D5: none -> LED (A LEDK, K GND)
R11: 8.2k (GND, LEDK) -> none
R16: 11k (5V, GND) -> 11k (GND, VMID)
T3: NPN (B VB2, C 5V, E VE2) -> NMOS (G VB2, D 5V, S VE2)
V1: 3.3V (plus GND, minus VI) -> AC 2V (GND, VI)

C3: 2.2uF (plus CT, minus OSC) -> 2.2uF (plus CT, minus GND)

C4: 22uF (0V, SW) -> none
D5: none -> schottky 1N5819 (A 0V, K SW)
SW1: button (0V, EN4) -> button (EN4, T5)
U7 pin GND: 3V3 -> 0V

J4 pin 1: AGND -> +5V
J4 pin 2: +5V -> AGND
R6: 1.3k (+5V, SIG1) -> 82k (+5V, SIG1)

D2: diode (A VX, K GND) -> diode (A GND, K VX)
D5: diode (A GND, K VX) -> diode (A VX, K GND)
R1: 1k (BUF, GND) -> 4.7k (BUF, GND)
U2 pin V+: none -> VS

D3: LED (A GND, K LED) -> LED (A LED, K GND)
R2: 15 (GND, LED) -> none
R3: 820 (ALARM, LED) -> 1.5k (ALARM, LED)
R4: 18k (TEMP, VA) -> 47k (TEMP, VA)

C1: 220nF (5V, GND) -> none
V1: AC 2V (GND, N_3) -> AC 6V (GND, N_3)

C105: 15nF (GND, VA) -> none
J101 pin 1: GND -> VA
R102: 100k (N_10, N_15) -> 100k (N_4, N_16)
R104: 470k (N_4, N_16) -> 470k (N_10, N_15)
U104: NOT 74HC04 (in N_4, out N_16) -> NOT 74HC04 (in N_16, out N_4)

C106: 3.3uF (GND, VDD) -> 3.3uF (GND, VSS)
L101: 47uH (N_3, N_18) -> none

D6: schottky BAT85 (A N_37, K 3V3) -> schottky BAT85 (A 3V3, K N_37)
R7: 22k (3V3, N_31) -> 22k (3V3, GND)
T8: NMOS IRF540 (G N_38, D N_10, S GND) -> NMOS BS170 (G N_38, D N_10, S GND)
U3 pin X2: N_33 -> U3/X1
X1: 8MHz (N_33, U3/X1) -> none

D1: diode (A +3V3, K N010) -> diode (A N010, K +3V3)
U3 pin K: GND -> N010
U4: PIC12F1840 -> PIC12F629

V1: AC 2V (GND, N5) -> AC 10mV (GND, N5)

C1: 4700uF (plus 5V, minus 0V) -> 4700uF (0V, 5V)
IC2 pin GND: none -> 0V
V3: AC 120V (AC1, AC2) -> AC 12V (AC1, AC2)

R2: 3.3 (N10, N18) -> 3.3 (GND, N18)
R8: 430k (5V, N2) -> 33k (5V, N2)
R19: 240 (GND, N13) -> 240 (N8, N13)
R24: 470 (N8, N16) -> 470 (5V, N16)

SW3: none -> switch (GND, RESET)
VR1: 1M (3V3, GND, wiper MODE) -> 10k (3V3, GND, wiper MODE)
---+---
Exercise requirements:
Determine the count of lines in the data above with the string "diode" in them, and give that count alone.

Answer space:
3